◆ **WORK ORDER**
Without the images, print all the entries below exactly as given.

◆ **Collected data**

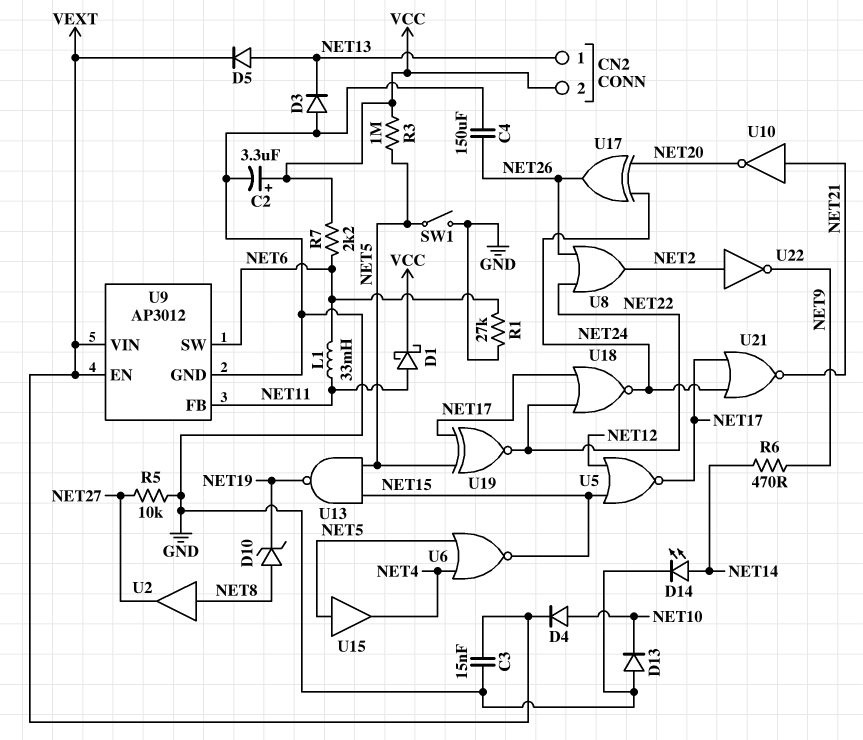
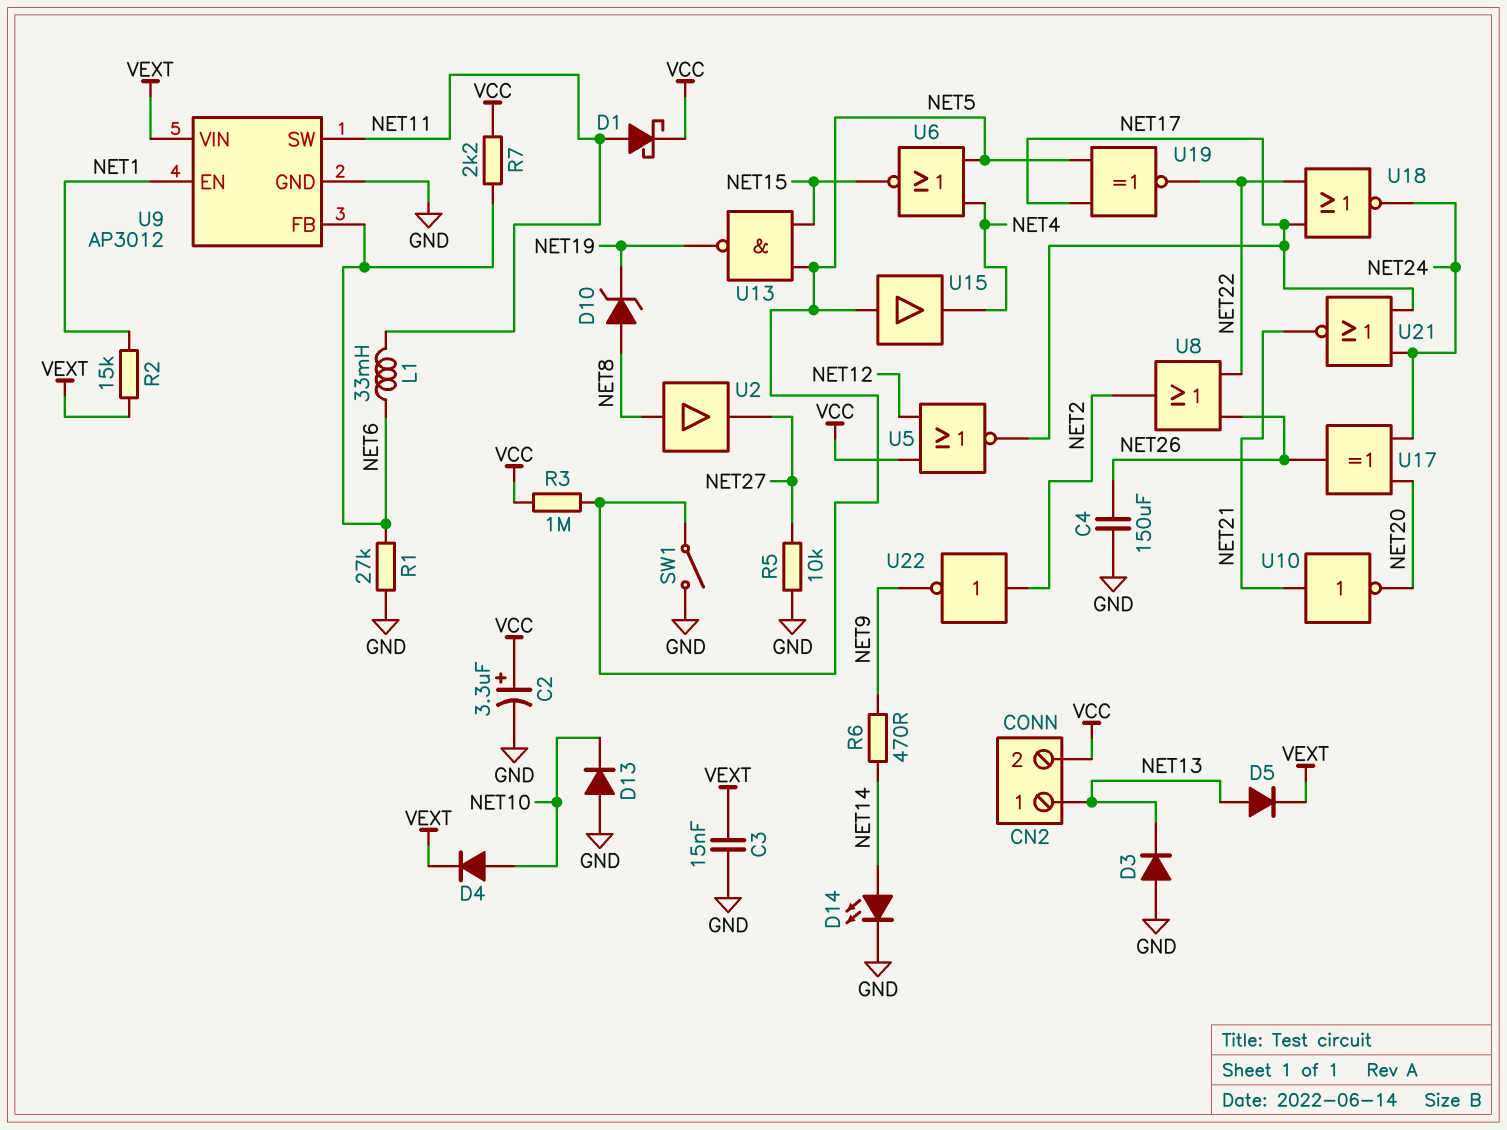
R2: none -> 15k (NET1, VEXT)
U5: NOR (in NET12, in NET15, out NET17) -> NOR (in NET12, in VCC, out NET17)
U9 pin EN: VEXT -> NET1
U9 pin FB: NET11 -> NET6
U9 pin SW: NET6 -> NET11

◆ **SOLVED PROBLEM**
R2: none -> 15k (NET1, VEXT)
U5: NOR (in NET12, in NET15, out NET17) -> NOR (in NET12, in VCC, out NET17)
U9 pin EN: VEXT -> NET1
U9 pin FB: NET11 -> NET6
U9 pin SW: NET6 -> NET11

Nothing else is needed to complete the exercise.